Exercise requirements - Only lines containing "turned" are wanted from the data below. Copy those lines.

*** Task data Section Begins ***

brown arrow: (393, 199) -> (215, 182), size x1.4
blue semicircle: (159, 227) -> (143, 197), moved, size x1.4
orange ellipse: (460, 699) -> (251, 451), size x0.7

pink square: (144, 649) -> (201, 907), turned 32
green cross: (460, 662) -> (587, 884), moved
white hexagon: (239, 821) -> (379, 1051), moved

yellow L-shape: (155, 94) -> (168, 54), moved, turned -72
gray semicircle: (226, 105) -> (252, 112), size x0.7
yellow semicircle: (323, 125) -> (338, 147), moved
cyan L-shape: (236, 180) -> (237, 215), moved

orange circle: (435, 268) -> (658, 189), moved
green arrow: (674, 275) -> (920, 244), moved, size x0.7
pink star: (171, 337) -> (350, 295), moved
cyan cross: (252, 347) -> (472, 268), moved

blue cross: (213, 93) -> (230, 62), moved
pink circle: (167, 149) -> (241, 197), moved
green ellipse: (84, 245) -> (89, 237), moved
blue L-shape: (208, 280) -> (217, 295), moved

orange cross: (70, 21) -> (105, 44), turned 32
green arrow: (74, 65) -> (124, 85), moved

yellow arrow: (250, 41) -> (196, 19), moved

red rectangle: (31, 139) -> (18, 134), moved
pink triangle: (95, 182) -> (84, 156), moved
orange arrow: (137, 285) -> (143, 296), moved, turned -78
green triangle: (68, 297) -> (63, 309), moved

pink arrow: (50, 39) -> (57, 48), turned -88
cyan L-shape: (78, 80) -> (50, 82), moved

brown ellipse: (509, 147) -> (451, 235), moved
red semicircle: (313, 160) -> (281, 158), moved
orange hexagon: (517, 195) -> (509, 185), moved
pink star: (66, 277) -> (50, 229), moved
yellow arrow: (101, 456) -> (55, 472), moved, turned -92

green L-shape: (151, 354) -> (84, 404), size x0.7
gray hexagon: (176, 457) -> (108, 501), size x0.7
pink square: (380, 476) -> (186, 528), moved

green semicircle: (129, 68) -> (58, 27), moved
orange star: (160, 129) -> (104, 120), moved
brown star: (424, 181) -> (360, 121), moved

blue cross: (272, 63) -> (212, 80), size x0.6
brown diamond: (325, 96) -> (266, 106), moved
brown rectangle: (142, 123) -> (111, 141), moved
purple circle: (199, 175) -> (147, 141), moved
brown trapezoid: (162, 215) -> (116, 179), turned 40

*** Task data Section Ends ***

Result of this task -
pink square: (144, 649) -> (201, 907), turned 32
yellow L-shape: (155, 94) -> (168, 54), moved, turned -72
orange cross: (70, 21) -> (105, 44), turned 32
orange arrow: (137, 285) -> (143, 296), moved, turned -78
pink arrow: (50, 39) -> (57, 48), turned -88
yellow arrow: (101, 456) -> (55, 472), moved, turned -92
brown trapezoid: (162, 215) -> (116, 179), turned 40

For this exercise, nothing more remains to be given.